*** RECORDS FOR THIS EXERCISE ***

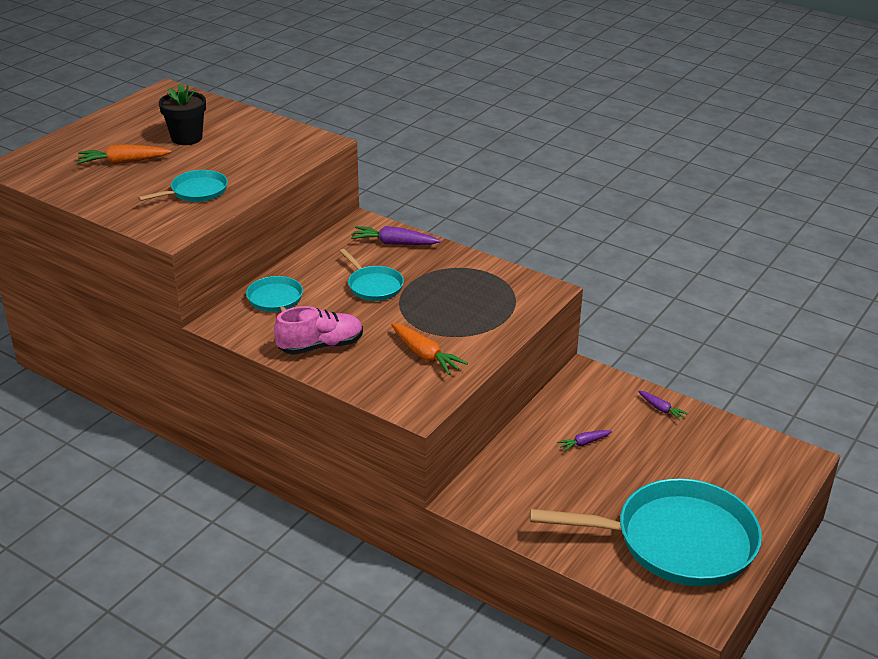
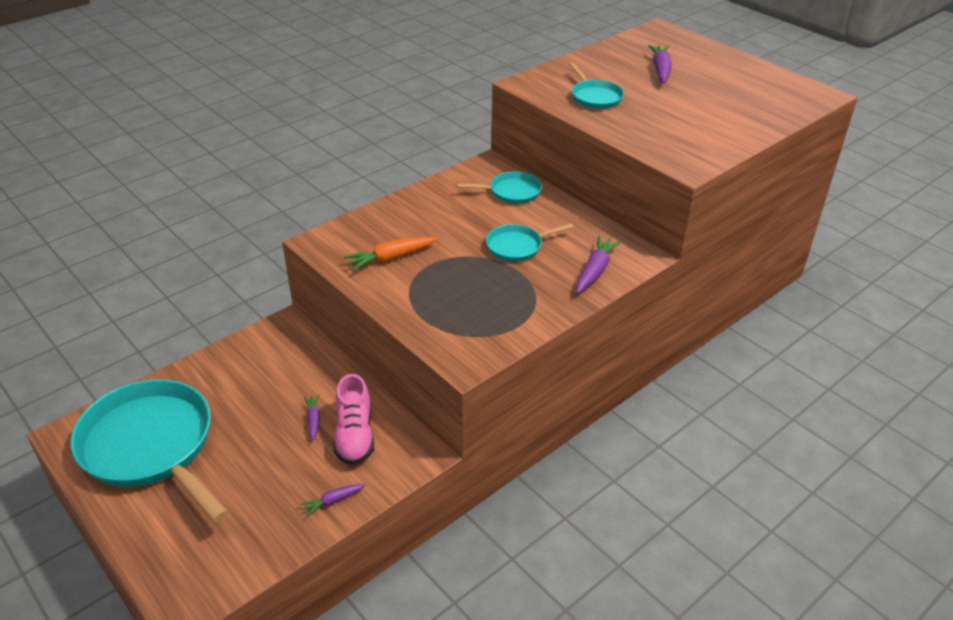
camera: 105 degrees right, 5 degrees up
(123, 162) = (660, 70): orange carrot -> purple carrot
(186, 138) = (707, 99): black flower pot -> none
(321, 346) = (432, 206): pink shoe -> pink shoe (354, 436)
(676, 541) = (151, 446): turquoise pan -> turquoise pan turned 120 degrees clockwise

***
*** RECORDS FOR THIS EXERCISE ***

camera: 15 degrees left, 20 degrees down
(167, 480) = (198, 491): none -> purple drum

***

> PROBLEM TO WORK ON
Using the entries above, output exactly the lines between the line holding "(186, 138) = (707, 99): black" and the line holding "(676, 541) = (151, 446): turquoise", end lines included, and nothing more.

> WORKED SOLUTION
(186, 138) = (707, 99): black flower pot -> none
(321, 346) = (432, 206): pink shoe -> pink shoe (354, 436)
(676, 541) = (151, 446): turquoise pan -> turquoise pan turned 120 degrees clockwise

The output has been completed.